• What is required: Some of the lines below need repeating. Reproduce exactly those between the lines holding "yellow square: moved 1 px left, 2 px down" and "black cross at (376, 371): rotated", inclusive.

• Dataset extract:
....................
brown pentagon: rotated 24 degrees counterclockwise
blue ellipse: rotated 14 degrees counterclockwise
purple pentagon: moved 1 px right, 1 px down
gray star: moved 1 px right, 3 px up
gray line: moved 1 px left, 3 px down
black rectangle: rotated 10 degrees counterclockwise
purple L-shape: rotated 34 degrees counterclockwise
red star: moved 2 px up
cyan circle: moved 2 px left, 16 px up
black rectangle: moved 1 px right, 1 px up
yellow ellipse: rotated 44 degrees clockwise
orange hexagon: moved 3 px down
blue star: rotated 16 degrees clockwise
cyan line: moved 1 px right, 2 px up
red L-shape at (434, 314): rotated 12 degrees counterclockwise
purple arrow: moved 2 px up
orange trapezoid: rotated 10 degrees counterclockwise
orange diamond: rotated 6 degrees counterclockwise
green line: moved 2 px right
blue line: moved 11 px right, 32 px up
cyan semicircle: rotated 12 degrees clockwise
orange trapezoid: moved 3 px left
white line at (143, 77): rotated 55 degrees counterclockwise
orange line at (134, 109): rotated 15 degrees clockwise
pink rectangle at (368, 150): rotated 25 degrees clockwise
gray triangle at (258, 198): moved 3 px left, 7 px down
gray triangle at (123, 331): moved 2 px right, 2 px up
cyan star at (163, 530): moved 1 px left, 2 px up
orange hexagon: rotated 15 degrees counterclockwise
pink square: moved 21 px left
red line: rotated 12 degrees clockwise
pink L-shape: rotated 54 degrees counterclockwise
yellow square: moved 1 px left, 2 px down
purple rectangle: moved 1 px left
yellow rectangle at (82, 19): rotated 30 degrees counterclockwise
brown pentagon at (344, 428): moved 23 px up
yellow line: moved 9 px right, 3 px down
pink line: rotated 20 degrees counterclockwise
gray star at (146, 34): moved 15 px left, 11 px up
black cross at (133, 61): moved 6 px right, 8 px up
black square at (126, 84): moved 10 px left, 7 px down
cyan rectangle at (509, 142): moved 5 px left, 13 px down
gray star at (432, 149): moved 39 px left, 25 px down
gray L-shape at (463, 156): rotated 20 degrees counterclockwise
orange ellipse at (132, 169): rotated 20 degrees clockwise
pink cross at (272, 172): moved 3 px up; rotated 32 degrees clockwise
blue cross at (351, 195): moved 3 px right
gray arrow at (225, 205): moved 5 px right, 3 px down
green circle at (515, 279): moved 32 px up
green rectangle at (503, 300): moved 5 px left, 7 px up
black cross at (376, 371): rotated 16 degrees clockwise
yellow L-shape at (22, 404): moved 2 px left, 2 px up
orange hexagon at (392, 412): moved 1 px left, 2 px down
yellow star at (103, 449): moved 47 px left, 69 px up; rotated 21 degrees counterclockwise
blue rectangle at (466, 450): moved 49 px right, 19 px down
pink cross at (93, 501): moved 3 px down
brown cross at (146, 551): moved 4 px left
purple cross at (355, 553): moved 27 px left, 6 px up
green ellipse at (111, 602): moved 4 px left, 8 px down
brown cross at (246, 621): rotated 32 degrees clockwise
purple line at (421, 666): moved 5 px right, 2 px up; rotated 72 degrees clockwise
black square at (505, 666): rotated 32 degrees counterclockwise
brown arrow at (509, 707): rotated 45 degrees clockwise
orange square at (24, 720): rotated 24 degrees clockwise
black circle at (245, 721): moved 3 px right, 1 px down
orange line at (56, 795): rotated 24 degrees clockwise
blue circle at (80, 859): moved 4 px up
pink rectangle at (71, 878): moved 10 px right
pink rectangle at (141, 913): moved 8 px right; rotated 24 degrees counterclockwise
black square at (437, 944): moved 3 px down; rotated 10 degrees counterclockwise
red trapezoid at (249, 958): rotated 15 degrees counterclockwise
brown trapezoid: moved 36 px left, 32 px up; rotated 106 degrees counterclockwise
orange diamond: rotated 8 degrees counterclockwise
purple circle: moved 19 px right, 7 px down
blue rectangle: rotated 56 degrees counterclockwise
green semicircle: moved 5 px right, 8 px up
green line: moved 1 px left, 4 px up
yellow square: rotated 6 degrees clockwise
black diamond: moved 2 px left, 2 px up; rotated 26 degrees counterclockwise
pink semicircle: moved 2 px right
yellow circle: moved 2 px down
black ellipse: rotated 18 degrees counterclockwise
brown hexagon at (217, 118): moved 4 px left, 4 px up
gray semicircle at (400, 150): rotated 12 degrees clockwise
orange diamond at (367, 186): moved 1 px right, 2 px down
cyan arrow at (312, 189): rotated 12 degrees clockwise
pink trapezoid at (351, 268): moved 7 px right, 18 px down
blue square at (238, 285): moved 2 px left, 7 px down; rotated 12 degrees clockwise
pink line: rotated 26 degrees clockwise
....................
• Result:
yellow square: moved 1 px left, 2 px down
purple rectangle: moved 1 px left
yellow rectangle at (82, 19): rotated 30 degrees counterclockwise
brown pentagon at (344, 428): moved 23 px up
yellow line: moved 9 px right, 3 px down
pink line: rotated 20 degrees counterclockwise
gray star at (146, 34): moved 15 px left, 11 px up
black cross at (133, 61): moved 6 px right, 8 px up
black square at (126, 84): moved 10 px left, 7 px down
cyan rectangle at (509, 142): moved 5 px left, 13 px down
gray star at (432, 149): moved 39 px left, 25 px down
gray L-shape at (463, 156): rotated 20 degrees counterclockwise
orange ellipse at (132, 169): rotated 20 degrees clockwise
pink cross at (272, 172): moved 3 px up; rotated 32 degrees clockwise
blue cross at (351, 195): moved 3 px right
gray arrow at (225, 205): moved 5 px right, 3 px down
green circle at (515, 279): moved 32 px up
green rectangle at (503, 300): moved 5 px left, 7 px up
black cross at (376, 371): rotated 16 degrees clockwise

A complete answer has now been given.